(Data to use)

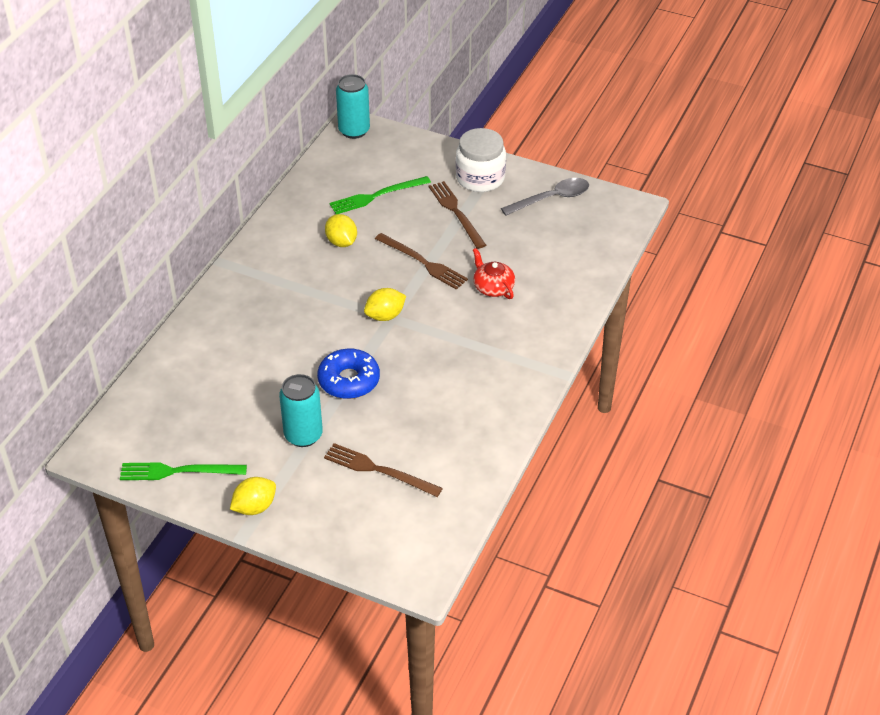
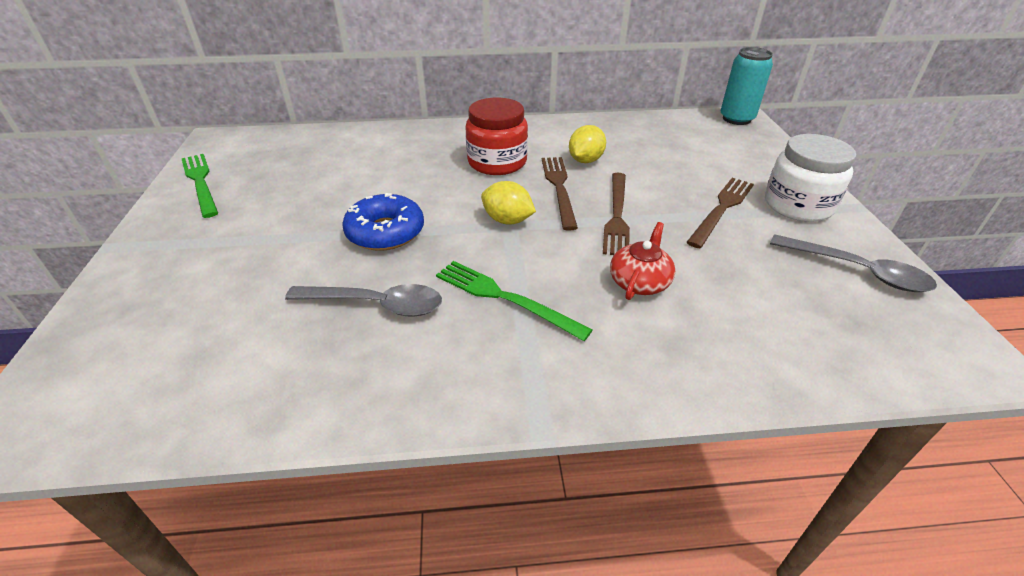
camera: 60 degrees right, 5 degrees down
(254, 507) = (153, 240): yellow lemon -> none
(301, 289) = (497, 162): none -> red jar
(303, 435) = (280, 232): turquoise can -> none
(377, 196) = (673, 157): green fork -> green fork (505, 298)
(378, 470) = (238, 307): brown fork -> brown fork (559, 188)
(425, 406) = (376, 305): none -> grey spoon

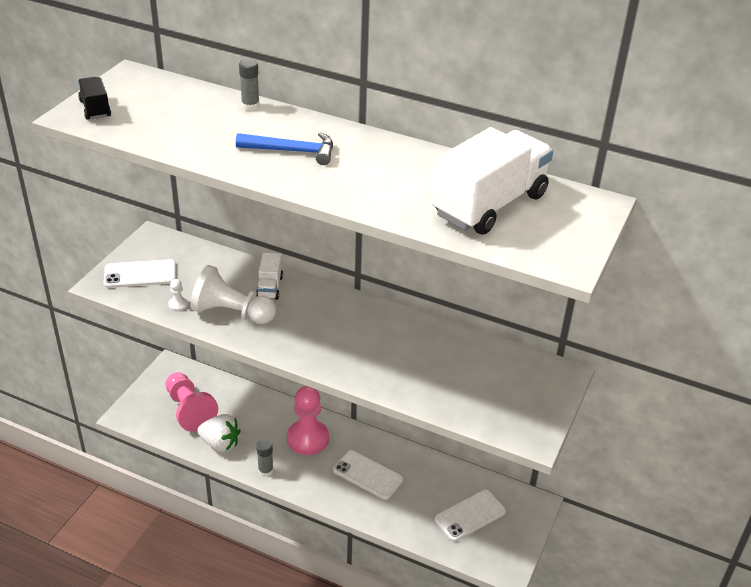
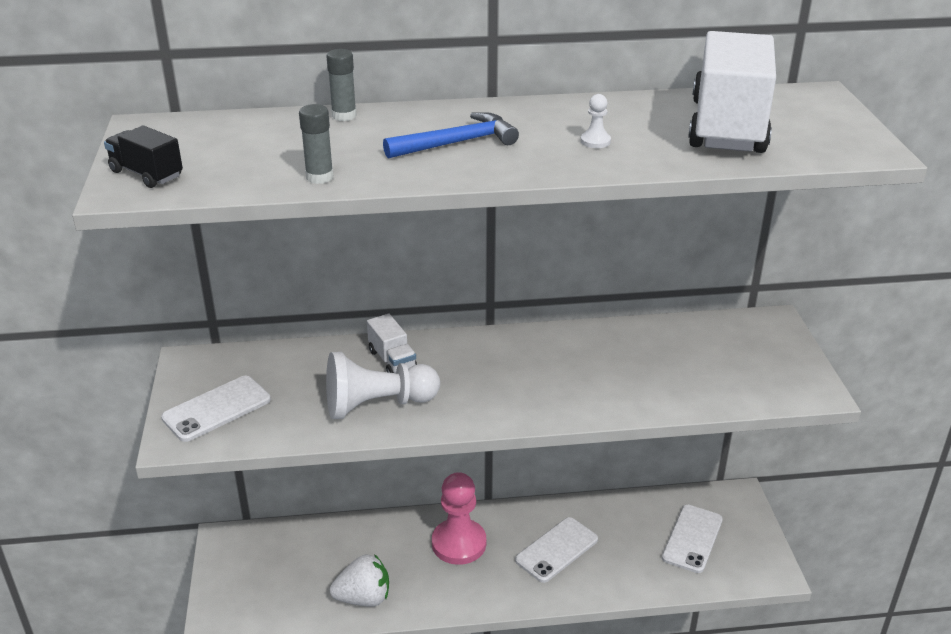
camera: 30 degrees left, 5 degrees down
(178, 305) = (302, 423): white pawn -> white pawn (595, 141)
(189, 410) = (292, 578): pink pawn -> none
(265, 471) = (443, 601): grey glue stick -> grey glue stick (319, 177)
(367, 475) = (556, 550): white phone -> white phone turned 45 degrees counterclockwise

(End Data to use)

The answer must be the entries above, printed exactly, with no pictures.

camera: 60 degrees right, 5 degrees down
(254, 507) = (153, 240): yellow lemon -> none
(301, 289) = (497, 162): none -> red jar
(303, 435) = (280, 232): turquoise can -> none
(377, 196) = (673, 157): green fork -> green fork (505, 298)
(378, 470) = (238, 307): brown fork -> brown fork (559, 188)
(425, 406) = (376, 305): none -> grey spoon

camera: 30 degrees left, 5 degrees down
(178, 305) = (302, 423): white pawn -> white pawn (595, 141)
(189, 410) = (292, 578): pink pawn -> none
(265, 471) = (443, 601): grey glue stick -> grey glue stick (319, 177)
(367, 475) = (556, 550): white phone -> white phone turned 45 degrees counterclockwise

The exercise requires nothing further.